Exercise goal:
Print all of the records. Exclude the images.

Material supplied:
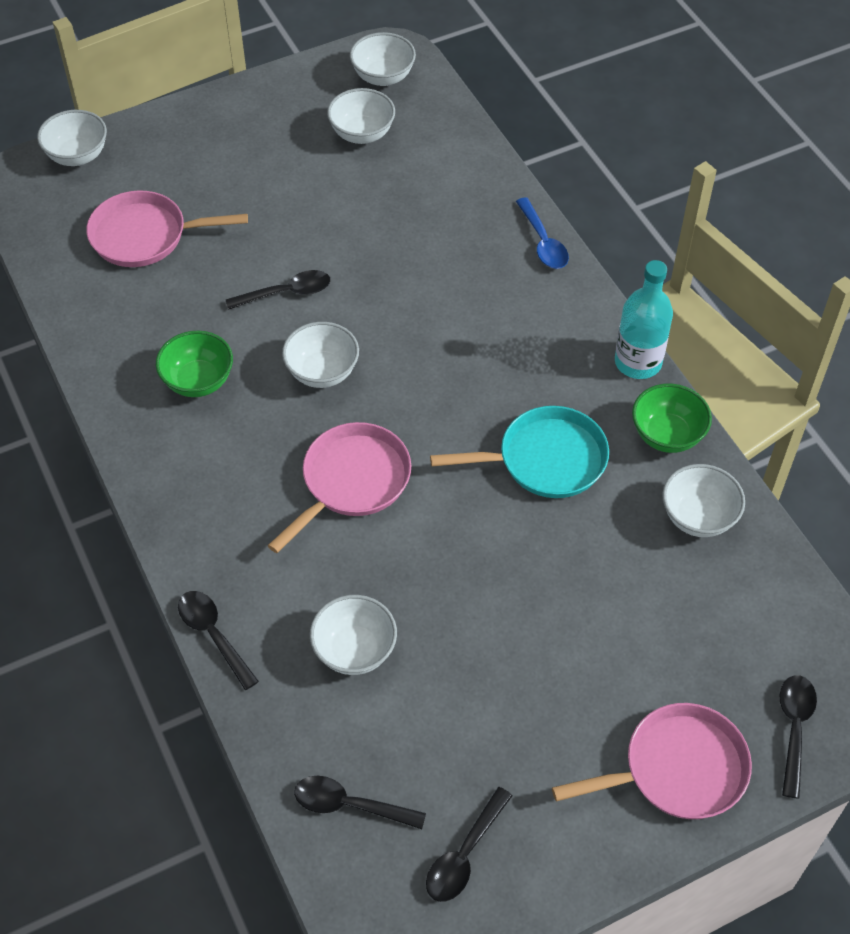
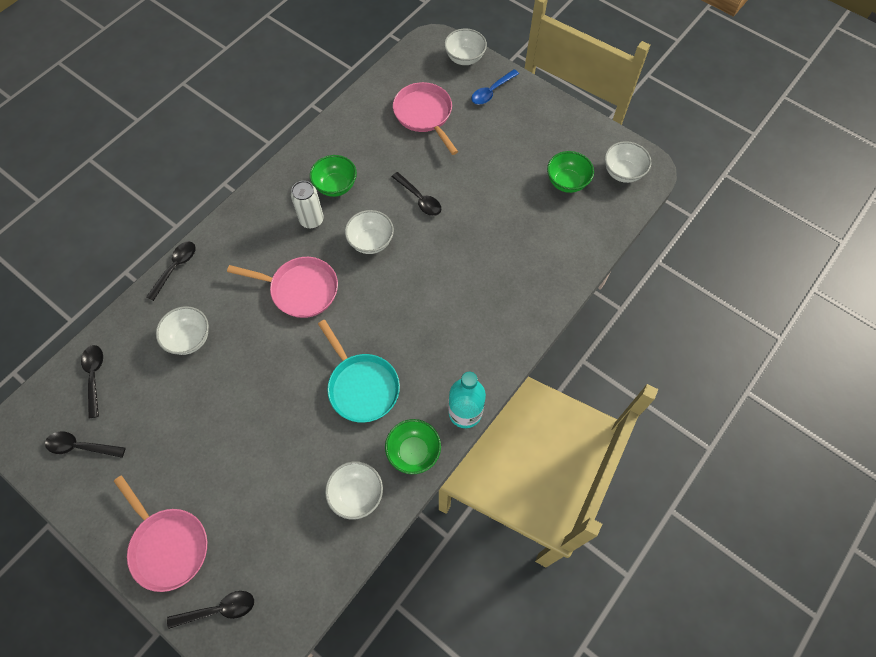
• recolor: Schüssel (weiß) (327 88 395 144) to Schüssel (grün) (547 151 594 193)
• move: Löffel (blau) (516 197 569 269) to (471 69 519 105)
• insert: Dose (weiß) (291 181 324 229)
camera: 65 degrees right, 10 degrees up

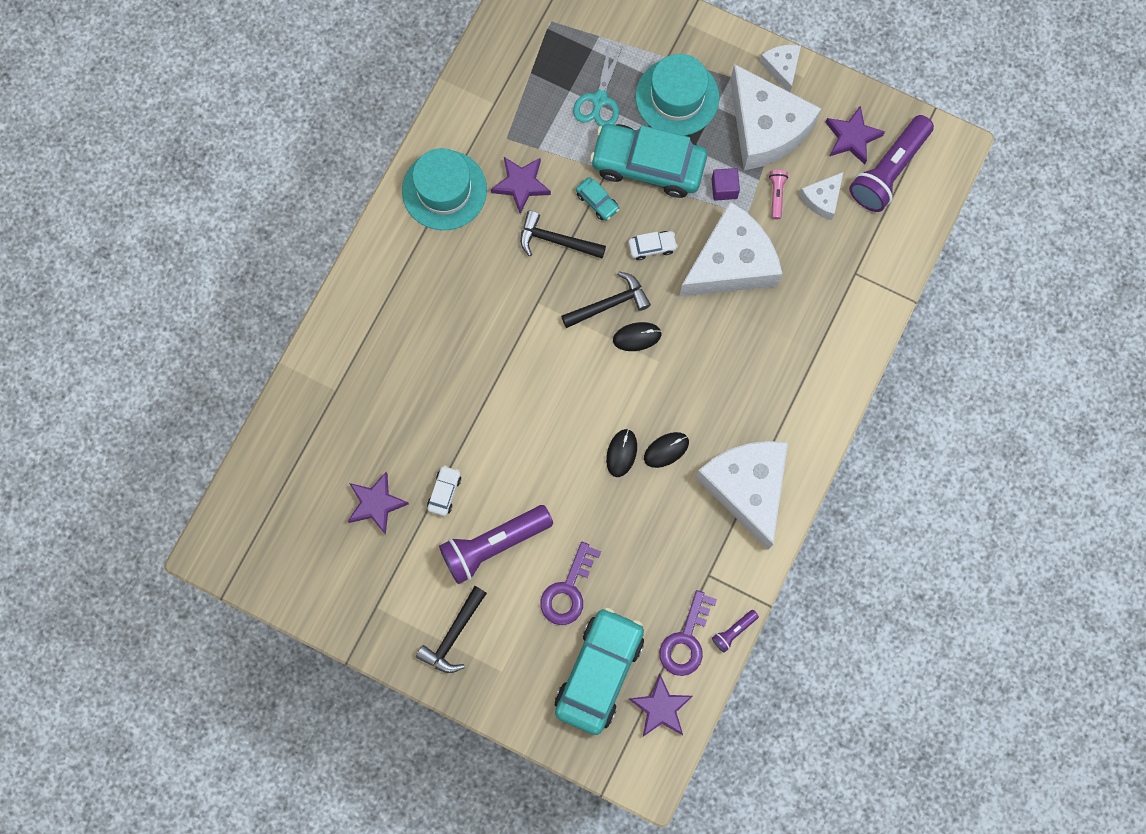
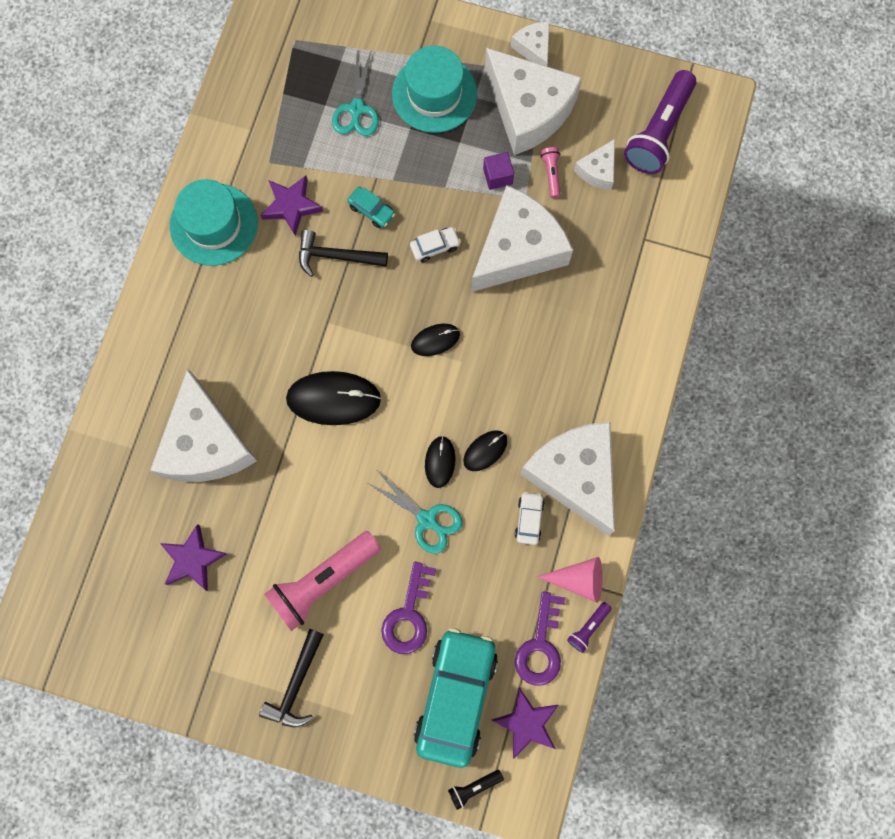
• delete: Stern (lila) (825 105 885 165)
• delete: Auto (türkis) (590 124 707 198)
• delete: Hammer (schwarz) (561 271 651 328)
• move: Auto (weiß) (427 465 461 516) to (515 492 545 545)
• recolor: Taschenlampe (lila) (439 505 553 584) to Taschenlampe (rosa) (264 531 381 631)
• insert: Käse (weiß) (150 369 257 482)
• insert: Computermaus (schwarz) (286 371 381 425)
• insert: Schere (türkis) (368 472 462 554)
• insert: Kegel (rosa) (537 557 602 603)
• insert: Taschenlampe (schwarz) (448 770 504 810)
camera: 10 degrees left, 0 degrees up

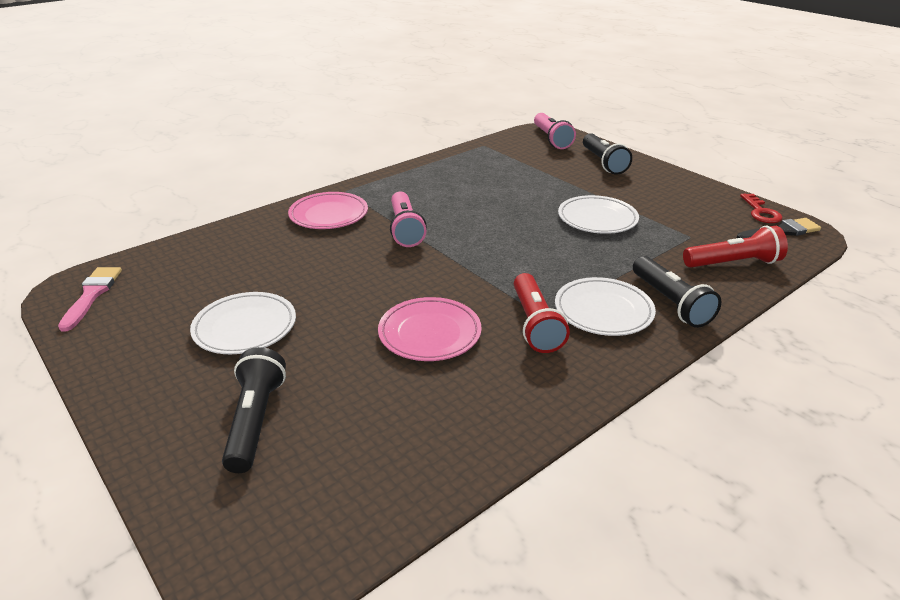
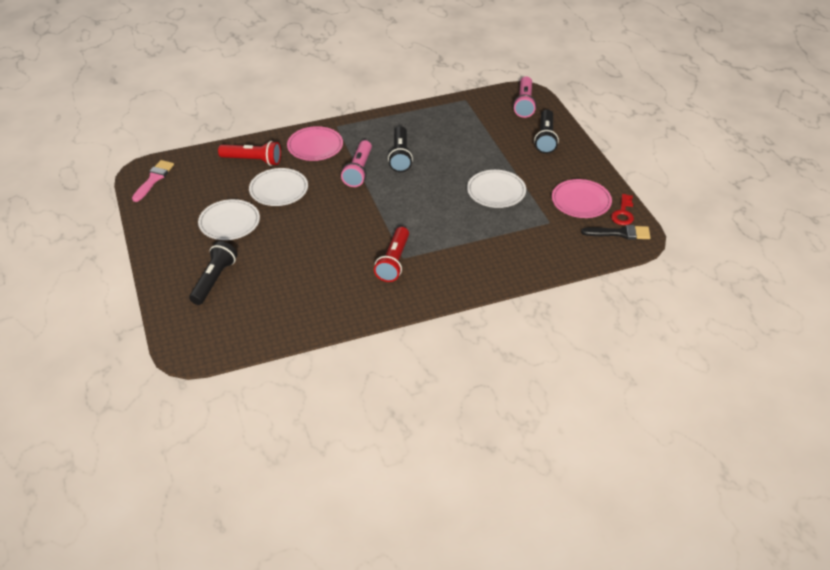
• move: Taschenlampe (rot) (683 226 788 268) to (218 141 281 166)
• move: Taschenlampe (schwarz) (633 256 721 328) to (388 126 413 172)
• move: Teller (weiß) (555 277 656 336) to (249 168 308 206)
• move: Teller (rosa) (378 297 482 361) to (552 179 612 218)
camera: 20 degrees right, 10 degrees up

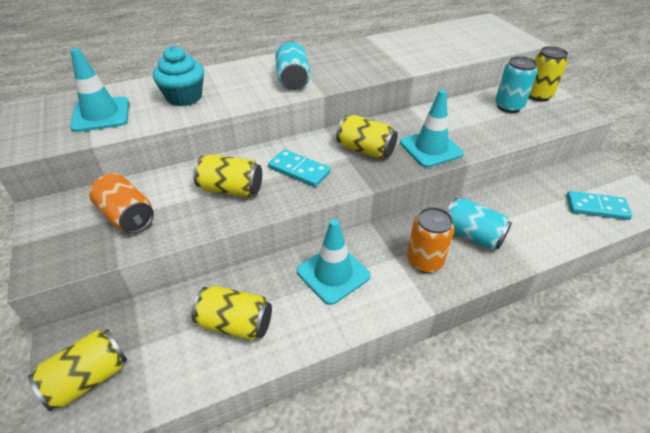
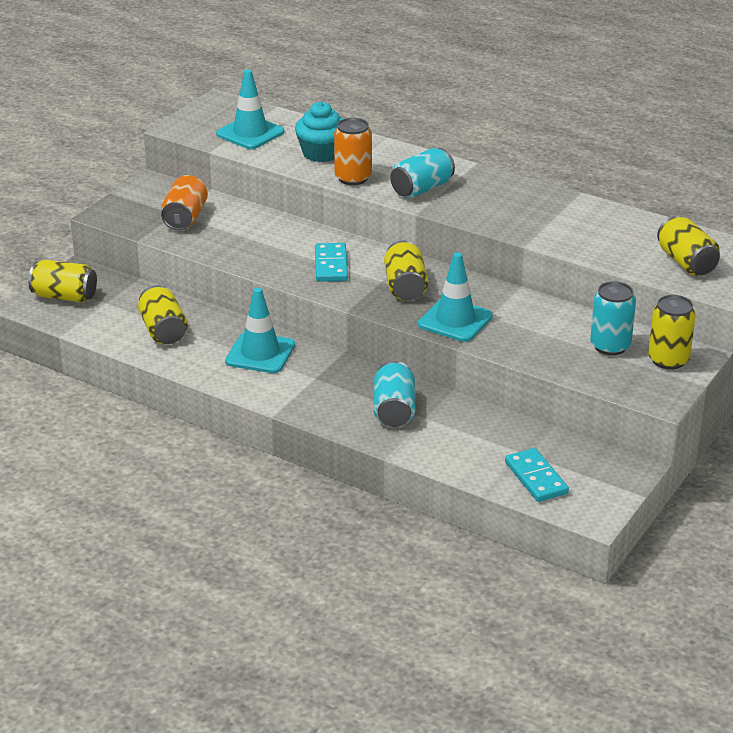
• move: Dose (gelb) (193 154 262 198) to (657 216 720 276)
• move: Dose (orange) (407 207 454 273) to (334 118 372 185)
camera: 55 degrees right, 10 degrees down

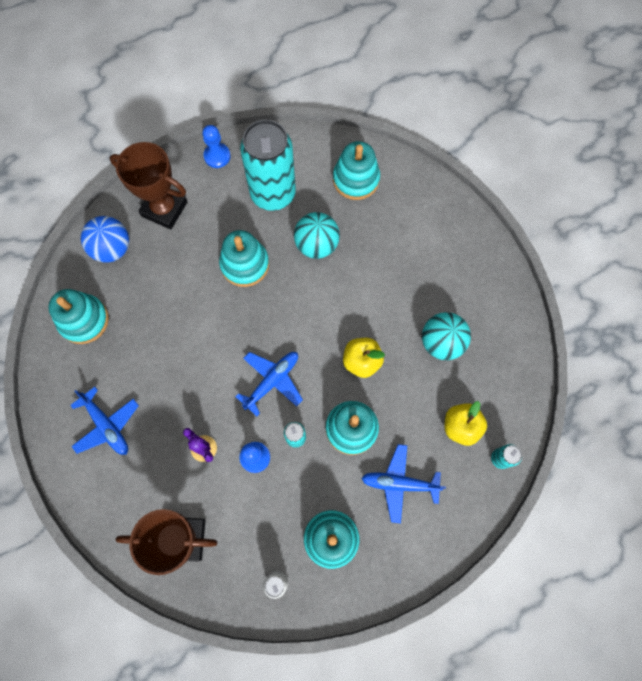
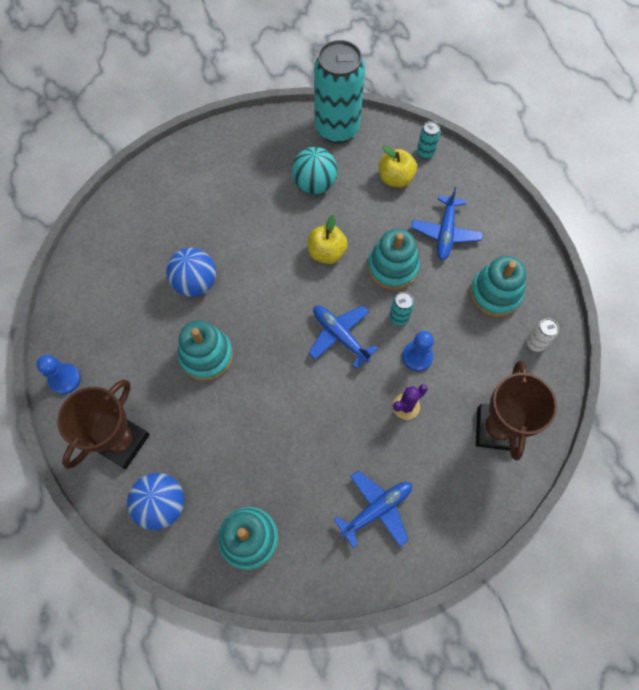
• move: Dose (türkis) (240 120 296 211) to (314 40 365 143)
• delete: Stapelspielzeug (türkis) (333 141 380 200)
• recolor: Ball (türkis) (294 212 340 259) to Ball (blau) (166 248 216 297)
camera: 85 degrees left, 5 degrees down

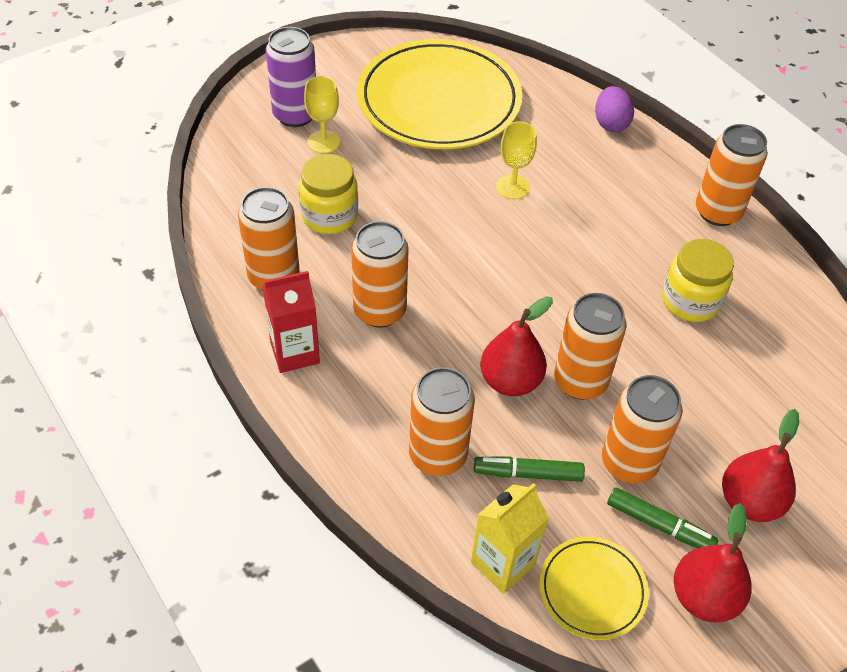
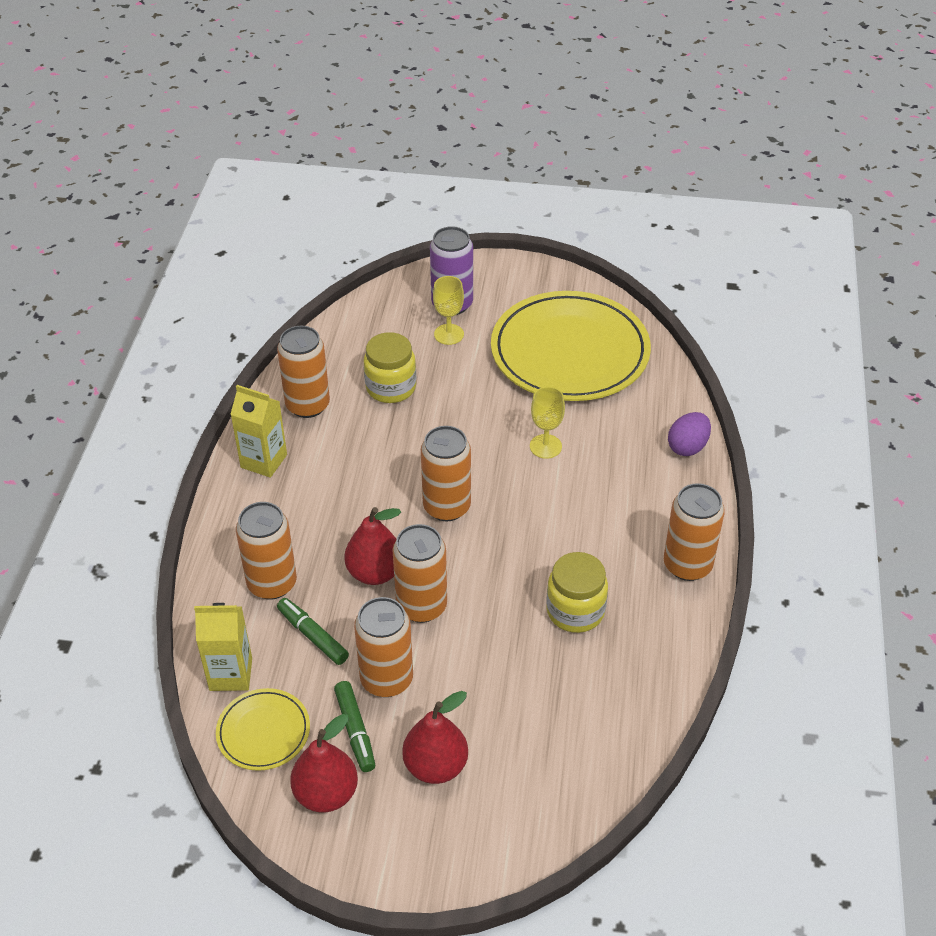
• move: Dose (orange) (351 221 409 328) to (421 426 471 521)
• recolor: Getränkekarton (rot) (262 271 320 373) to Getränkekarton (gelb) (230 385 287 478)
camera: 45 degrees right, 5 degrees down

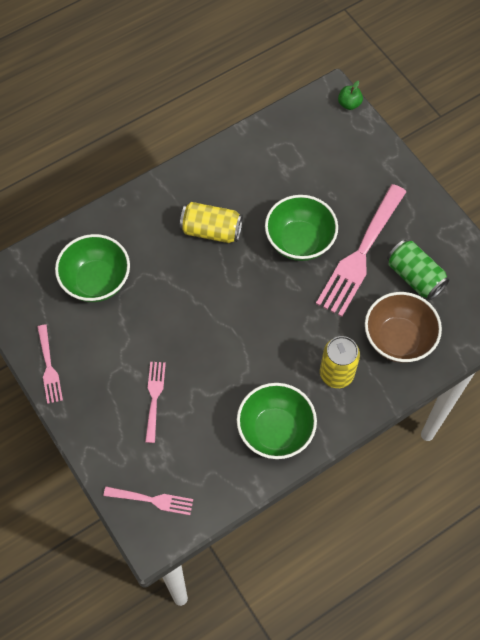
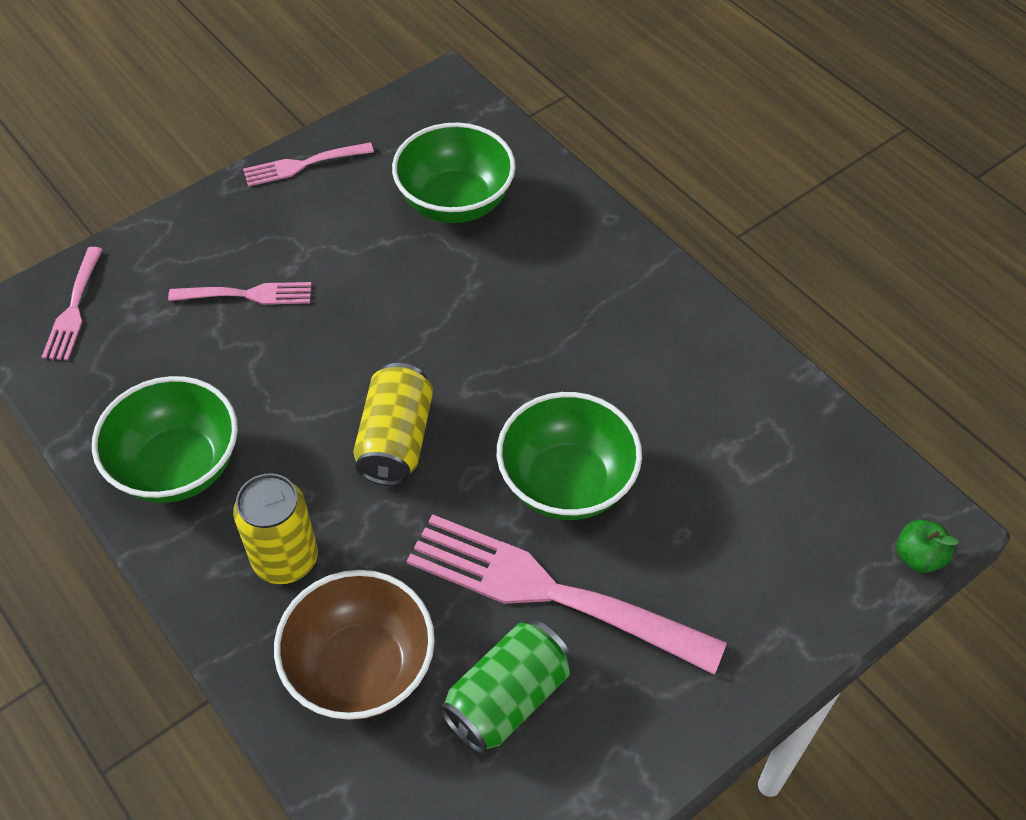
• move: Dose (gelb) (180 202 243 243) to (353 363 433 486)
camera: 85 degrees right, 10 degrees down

Task answer:
• recolor: Schüssel (weiß) (327 88 395 144) to Schüssel (grün) (547 151 594 193)
• move: Löffel (blau) (516 197 569 269) to (471 69 519 105)
• insert: Dose (weiß) (291 181 324 229)
camera: 65 degrees right, 10 degrees up

• delete: Stern (lila) (825 105 885 165)
• delete: Auto (türkis) (590 124 707 198)
• delete: Hammer (schwarz) (561 271 651 328)
• move: Auto (weiß) (427 465 461 516) to (515 492 545 545)
• recolor: Taschenlampe (lila) (439 505 553 584) to Taschenlampe (rosa) (264 531 381 631)
• insert: Käse (weiß) (150 369 257 482)
• insert: Computermaus (schwarz) (286 371 381 425)
• insert: Schere (türkis) (368 472 462 554)
• insert: Kegel (rosa) (537 557 602 603)
• insert: Taschenlampe (schwarz) (448 770 504 810)
camera: 10 degrees left, 0 degrees up

• move: Taschenlampe (rot) (683 226 788 268) to (218 141 281 166)
• move: Taschenlampe (schwarz) (633 256 721 328) to (388 126 413 172)
• move: Teller (weiß) (555 277 656 336) to (249 168 308 206)
• move: Teller (rosa) (378 297 482 361) to (552 179 612 218)
camera: 20 degrees right, 10 degrees up

• move: Dose (gelb) (193 154 262 198) to (657 216 720 276)
• move: Dose (orange) (407 207 454 273) to (334 118 372 185)
camera: 55 degrees right, 10 degrees down

• move: Dose (türkis) (240 120 296 211) to (314 40 365 143)
• delete: Stapelspielzeug (türkis) (333 141 380 200)
• recolor: Ball (türkis) (294 212 340 259) to Ball (blau) (166 248 216 297)
camera: 85 degrees left, 5 degrees down

• move: Dose (orange) (351 221 409 328) to (421 426 471 521)
• recolor: Getränkekarton (rot) (262 271 320 373) to Getränkekarton (gelb) (230 385 287 478)
camera: 45 degrees right, 5 degrees down

• move: Dose (gelb) (180 202 243 243) to (353 363 433 486)
camera: 85 degrees right, 10 degrees down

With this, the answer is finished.